→ REQUEST
All of the listing should be output exactly, apart from the pictures.

→ MATERIAL FOR THIS TASK
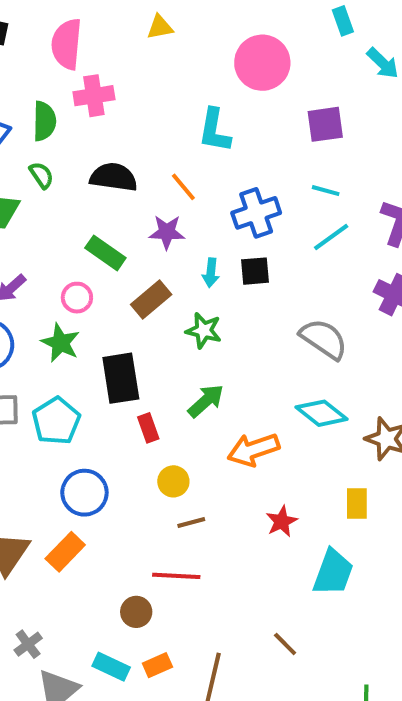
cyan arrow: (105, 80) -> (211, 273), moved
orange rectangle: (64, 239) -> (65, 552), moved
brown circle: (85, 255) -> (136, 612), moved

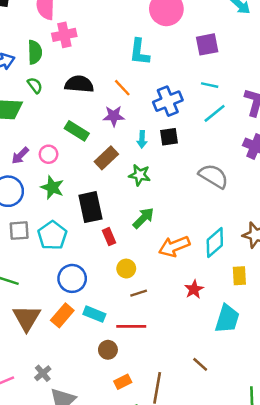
pink circle: (77, 298) -> (49, 154), moved
cyan diamond: (322, 413) -> (215, 243), moved, turned -76
cyan rectangle: (111, 667) -> (94, 314), moved

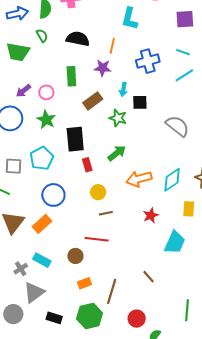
orange line: (122, 88) -> (112, 46), turned 49
green rectangle: (77, 131) -> (71, 76), turned 48
black square: (169, 137) -> (140, 102), moved
gray square: (19, 231) -> (14, 166), moved
cyan rectangle: (94, 314) -> (42, 260), moved

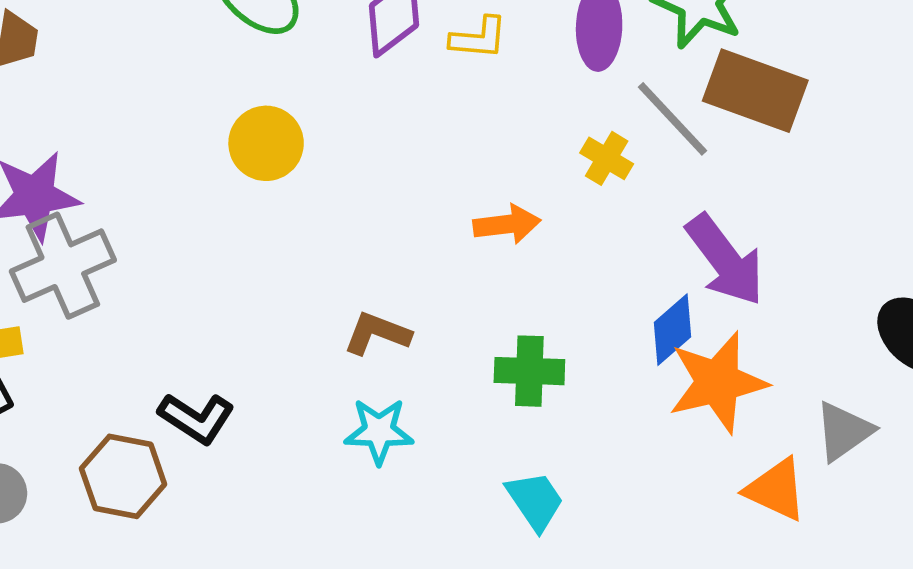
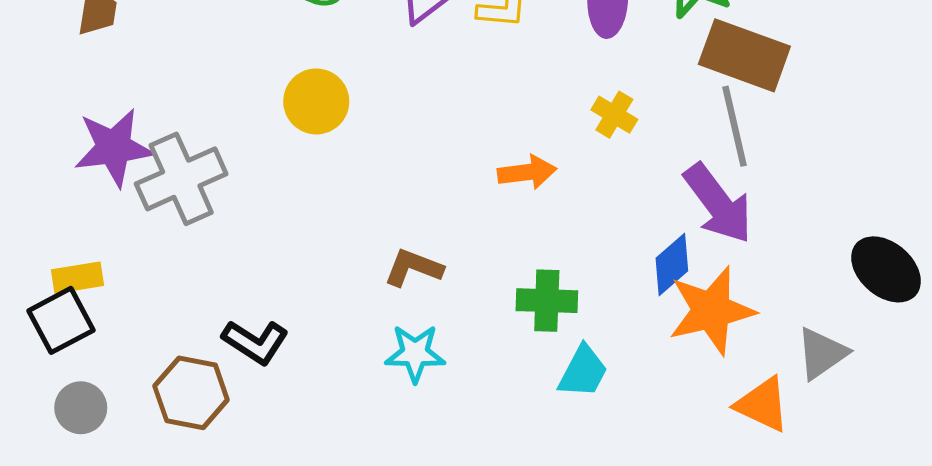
gray line: (672, 119) -> (735, 126), moved, turned 30
gray cross: (63, 266) -> (181, 179), moved
cyan trapezoid: (535, 501) -> (583, 372), moved, turned 62

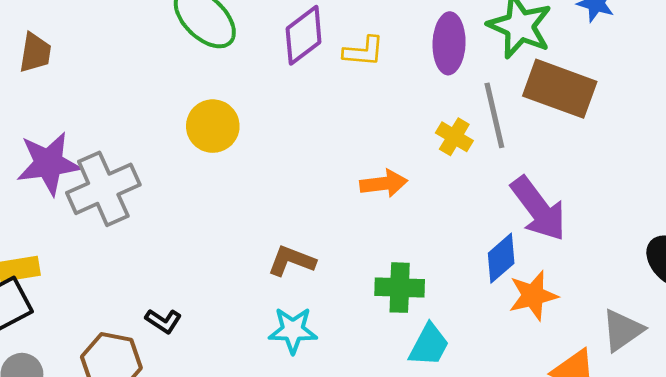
gray line: (735, 126) -> (494, 115), moved
orange star: (711, 311) -> (533, 296), size x0.7
black L-shape: (255, 342) -> (163, 321), size x0.7

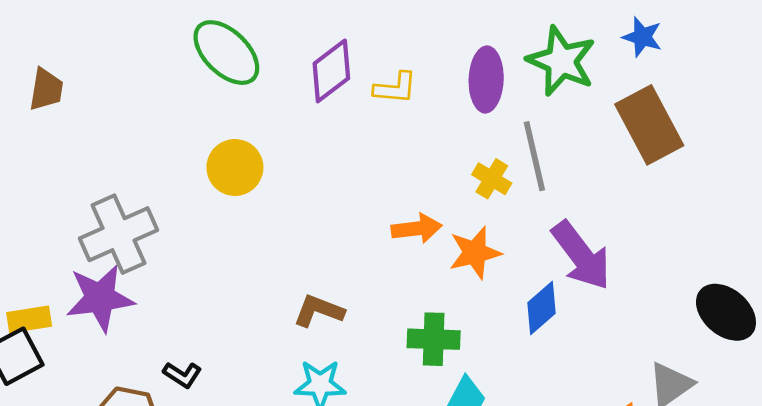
brown rectangle: (560, 89) -> (649, 125), moved, turned 42
purple star: (49, 163) -> (100, 298), moved
orange star: (533, 296) -> (475, 253), moved

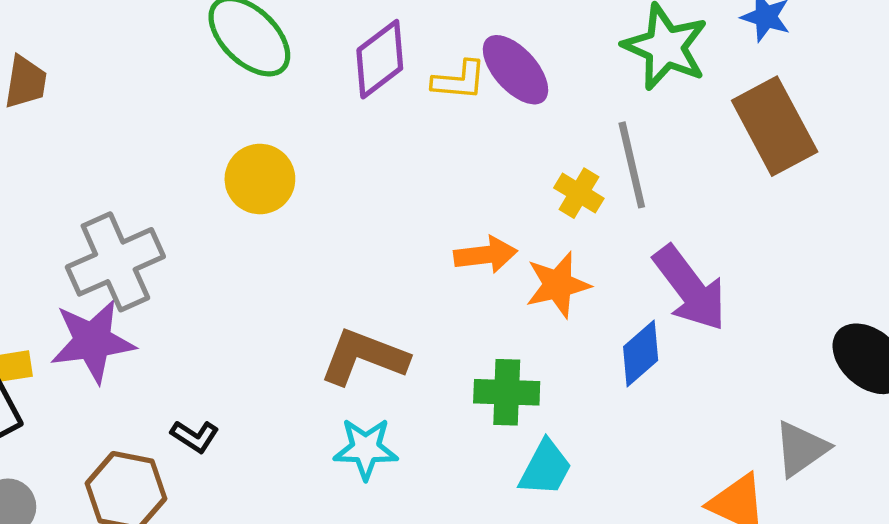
purple ellipse: (486, 79) -> (515, 70), moved, turned -44
brown L-shape: (319, 311) -> (364, 357), size x1.4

→ SOLUTION FOR THIS TASK
cyan arrow: (105, 80) -> (211, 273), moved
orange rectangle: (64, 239) -> (65, 552), moved
brown circle: (85, 255) -> (136, 612), moved

pink circle: (77, 298) -> (49, 154), moved
cyan diamond: (322, 413) -> (215, 243), moved, turned -76
cyan rectangle: (111, 667) -> (94, 314), moved

orange line: (122, 88) -> (112, 46), turned 49
green rectangle: (77, 131) -> (71, 76), turned 48
black square: (169, 137) -> (140, 102), moved
gray square: (19, 231) -> (14, 166), moved
cyan rectangle: (94, 314) -> (42, 260), moved

gray line: (672, 119) -> (735, 126), moved, turned 30
gray cross: (63, 266) -> (181, 179), moved
cyan trapezoid: (535, 501) -> (583, 372), moved, turned 62

gray line: (735, 126) -> (494, 115), moved
orange star: (711, 311) -> (533, 296), size x0.7
black L-shape: (255, 342) -> (163, 321), size x0.7

brown rectangle: (560, 89) -> (649, 125), moved, turned 42
purple star: (49, 163) -> (100, 298), moved
orange star: (533, 296) -> (475, 253), moved

purple ellipse: (486, 79) -> (515, 70), moved, turned -44
brown L-shape: (319, 311) -> (364, 357), size x1.4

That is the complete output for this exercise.